▶ **WORK ITEM**
For the entries below, the result should be an exact transcription of the lines from the one with "second_place: [918, 613, 1015, 690]" up to and including the one with "first_place: [414, 379, 541, 503]", and only those.

Top of DATA

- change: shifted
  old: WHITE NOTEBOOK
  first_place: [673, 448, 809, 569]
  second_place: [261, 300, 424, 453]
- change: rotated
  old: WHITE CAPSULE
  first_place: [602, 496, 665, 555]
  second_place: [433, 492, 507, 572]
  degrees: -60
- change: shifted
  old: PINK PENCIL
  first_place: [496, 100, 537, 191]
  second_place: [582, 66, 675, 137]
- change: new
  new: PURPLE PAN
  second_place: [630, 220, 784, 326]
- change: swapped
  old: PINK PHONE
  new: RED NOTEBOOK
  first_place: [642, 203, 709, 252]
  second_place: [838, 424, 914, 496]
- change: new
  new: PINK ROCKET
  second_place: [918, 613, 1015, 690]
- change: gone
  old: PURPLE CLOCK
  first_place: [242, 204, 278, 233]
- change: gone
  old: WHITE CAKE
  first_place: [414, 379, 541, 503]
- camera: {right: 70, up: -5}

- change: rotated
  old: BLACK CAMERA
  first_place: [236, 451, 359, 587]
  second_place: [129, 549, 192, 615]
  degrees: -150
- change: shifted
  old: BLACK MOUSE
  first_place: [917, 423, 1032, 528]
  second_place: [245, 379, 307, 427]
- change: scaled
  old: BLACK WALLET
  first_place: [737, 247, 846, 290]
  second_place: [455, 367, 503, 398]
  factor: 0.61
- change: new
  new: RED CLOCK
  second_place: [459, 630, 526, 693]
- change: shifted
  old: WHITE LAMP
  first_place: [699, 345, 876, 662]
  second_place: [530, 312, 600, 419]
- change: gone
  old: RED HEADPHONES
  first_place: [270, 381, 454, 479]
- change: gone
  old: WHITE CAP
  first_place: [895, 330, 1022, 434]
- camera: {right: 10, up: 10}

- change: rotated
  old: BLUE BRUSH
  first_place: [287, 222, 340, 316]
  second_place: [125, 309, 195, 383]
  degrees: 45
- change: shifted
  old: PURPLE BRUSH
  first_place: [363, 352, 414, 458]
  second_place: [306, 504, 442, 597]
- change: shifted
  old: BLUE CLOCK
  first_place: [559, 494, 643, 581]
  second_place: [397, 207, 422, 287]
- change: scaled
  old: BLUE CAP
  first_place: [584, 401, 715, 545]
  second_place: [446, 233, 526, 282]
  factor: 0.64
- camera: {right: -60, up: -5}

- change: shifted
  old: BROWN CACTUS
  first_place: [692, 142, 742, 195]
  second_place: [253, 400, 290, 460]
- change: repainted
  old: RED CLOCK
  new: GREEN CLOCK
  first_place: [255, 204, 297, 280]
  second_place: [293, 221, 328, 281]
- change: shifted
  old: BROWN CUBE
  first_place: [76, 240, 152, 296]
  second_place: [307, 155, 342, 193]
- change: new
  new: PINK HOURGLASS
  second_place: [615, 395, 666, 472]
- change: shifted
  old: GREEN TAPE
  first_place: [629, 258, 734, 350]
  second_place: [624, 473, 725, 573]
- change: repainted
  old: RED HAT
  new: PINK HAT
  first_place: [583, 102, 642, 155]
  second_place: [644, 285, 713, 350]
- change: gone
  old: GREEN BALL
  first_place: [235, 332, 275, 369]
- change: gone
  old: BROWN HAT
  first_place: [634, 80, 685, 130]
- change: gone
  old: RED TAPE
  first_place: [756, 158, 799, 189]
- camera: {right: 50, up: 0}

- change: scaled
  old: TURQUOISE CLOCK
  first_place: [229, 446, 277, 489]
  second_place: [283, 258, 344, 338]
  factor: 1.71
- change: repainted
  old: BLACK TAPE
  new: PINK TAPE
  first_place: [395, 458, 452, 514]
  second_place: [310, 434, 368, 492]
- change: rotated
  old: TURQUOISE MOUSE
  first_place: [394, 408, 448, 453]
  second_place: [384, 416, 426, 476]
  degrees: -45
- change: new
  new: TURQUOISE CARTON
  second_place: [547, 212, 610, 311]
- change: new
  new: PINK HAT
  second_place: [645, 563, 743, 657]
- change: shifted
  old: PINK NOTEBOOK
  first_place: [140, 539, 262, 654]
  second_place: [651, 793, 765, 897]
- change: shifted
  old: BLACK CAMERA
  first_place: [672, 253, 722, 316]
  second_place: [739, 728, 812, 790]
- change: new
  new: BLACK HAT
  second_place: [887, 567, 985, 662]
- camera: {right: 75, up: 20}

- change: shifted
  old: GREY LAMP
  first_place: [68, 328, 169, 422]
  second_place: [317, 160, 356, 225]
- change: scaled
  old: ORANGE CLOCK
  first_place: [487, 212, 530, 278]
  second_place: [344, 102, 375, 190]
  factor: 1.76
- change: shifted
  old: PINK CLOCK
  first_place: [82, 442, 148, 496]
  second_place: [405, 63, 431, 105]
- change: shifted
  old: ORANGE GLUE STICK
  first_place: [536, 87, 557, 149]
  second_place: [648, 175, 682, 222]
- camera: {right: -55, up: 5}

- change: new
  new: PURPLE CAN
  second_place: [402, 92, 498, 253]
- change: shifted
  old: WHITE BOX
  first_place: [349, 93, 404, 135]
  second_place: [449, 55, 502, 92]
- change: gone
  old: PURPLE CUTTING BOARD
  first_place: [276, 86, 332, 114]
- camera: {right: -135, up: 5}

Bottom of DATA

▶ **SOLVED EXERCISE**
  second_place: [918, 613, 1015, 690]
- change: gone
  old: PURPLE CLOCK
  first_place: [242, 204, 278, 233]
- change: gone
  old: WHITE CAKE
  first_place: [414, 379, 541, 503]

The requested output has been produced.